→ **Task instructions**
Copy the listing below word for word, every line in the same order.

[start]

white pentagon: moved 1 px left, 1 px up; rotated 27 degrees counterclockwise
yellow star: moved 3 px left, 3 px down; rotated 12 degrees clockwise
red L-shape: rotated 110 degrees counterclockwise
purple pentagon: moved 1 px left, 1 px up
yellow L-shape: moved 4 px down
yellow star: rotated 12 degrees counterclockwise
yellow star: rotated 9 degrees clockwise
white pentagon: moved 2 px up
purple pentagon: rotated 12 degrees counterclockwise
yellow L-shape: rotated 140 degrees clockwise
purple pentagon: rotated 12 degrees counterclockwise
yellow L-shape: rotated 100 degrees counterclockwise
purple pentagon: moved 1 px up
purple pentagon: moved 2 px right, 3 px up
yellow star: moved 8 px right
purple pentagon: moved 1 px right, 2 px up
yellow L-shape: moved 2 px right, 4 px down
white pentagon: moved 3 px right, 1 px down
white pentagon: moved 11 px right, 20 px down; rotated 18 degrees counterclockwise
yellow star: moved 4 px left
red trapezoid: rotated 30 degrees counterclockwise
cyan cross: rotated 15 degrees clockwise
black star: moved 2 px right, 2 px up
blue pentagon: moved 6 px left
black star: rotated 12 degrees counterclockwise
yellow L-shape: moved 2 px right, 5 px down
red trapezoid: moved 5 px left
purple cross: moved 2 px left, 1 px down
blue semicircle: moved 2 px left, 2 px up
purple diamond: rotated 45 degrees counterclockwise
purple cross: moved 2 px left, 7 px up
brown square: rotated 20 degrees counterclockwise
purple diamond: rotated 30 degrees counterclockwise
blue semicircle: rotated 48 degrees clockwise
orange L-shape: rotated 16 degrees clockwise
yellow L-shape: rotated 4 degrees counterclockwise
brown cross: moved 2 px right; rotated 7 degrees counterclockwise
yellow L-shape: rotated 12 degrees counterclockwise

[end]

→ **Exercise output**
white pentagon: moved 1 px left, 1 px up; rotated 27 degrees counterclockwise
yellow star: moved 3 px left, 3 px down; rotated 12 degrees clockwise
red L-shape: rotated 110 degrees counterclockwise
purple pentagon: moved 1 px left, 1 px up
yellow L-shape: moved 4 px down
yellow star: rotated 12 degrees counterclockwise
yellow star: rotated 9 degrees clockwise
white pentagon: moved 2 px up
purple pentagon: rotated 12 degrees counterclockwise
yellow L-shape: rotated 140 degrees clockwise
purple pentagon: rotated 12 degrees counterclockwise
yellow L-shape: rotated 100 degrees counterclockwise
purple pentagon: moved 1 px up
purple pentagon: moved 2 px right, 3 px up
yellow star: moved 8 px right
purple pentagon: moved 1 px right, 2 px up
yellow L-shape: moved 2 px right, 4 px down
white pentagon: moved 3 px right, 1 px down
white pentagon: moved 11 px right, 20 px down; rotated 18 degrees counterclockwise
yellow star: moved 4 px left
red trapezoid: rotated 30 degrees counterclockwise
cyan cross: rotated 15 degrees clockwise
black star: moved 2 px right, 2 px up
blue pentagon: moved 6 px left
black star: rotated 12 degrees counterclockwise
yellow L-shape: moved 2 px right, 5 px down
red trapezoid: moved 5 px left
purple cross: moved 2 px left, 1 px down
blue semicircle: moved 2 px left, 2 px up
purple diamond: rotated 45 degrees counterclockwise
purple cross: moved 2 px left, 7 px up
brown square: rotated 20 degrees counterclockwise
purple diamond: rotated 30 degrees counterclockwise
blue semicircle: rotated 48 degrees clockwise
orange L-shape: rotated 16 degrees clockwise
yellow L-shape: rotated 4 degrees counterclockwise
brown cross: moved 2 px right; rotated 7 degrees counterclockwise
yellow L-shape: rotated 12 degrees counterclockwise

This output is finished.